◆ Assignment ◆
Your reply is to be the lines below, exactly as written, with images omitted.

◆ Data ◆
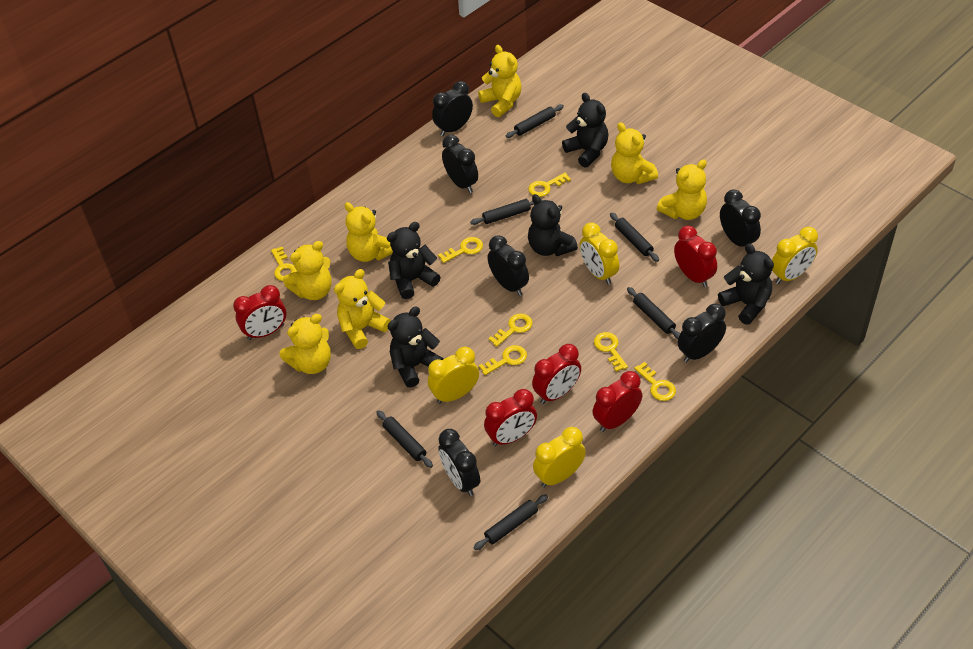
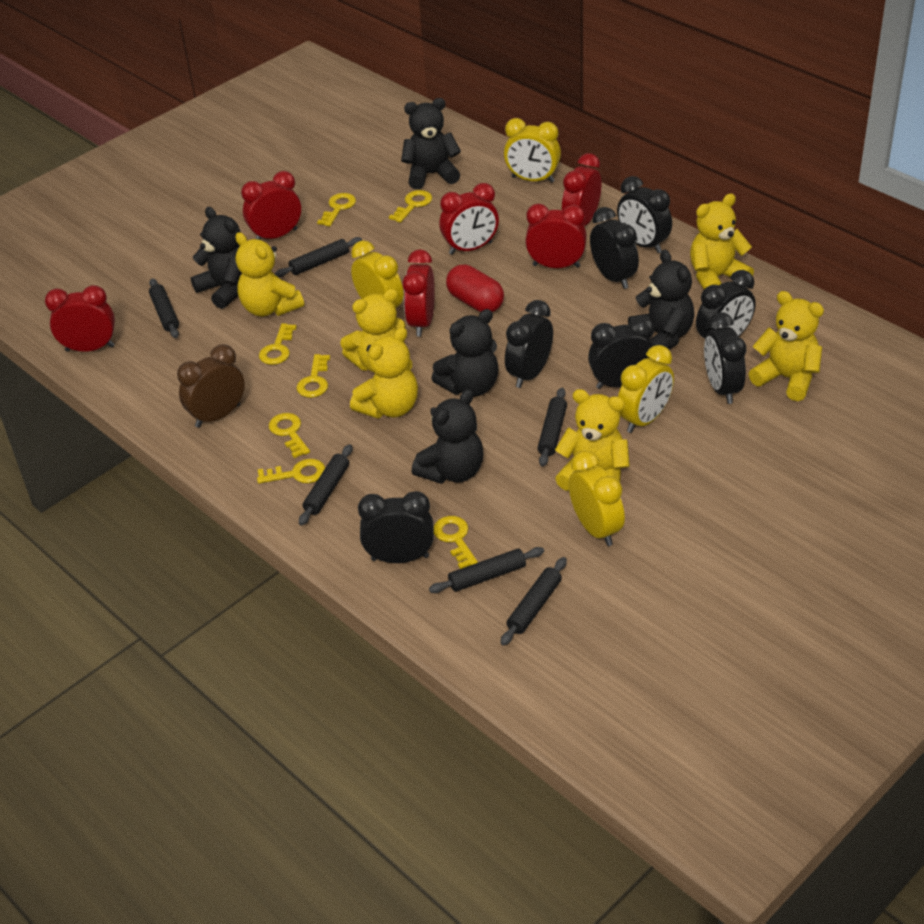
black clock: 6 -> 7
brown clock: 0 -> 1
red capsule: 0 -> 1
red clock: 5 -> 6
yellow teddy bear: 7 -> 6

◆ Solved problem ◆
black clock: 6 -> 7
brown clock: 0 -> 1
red capsule: 0 -> 1
red clock: 5 -> 6
yellow teddy bear: 7 -> 6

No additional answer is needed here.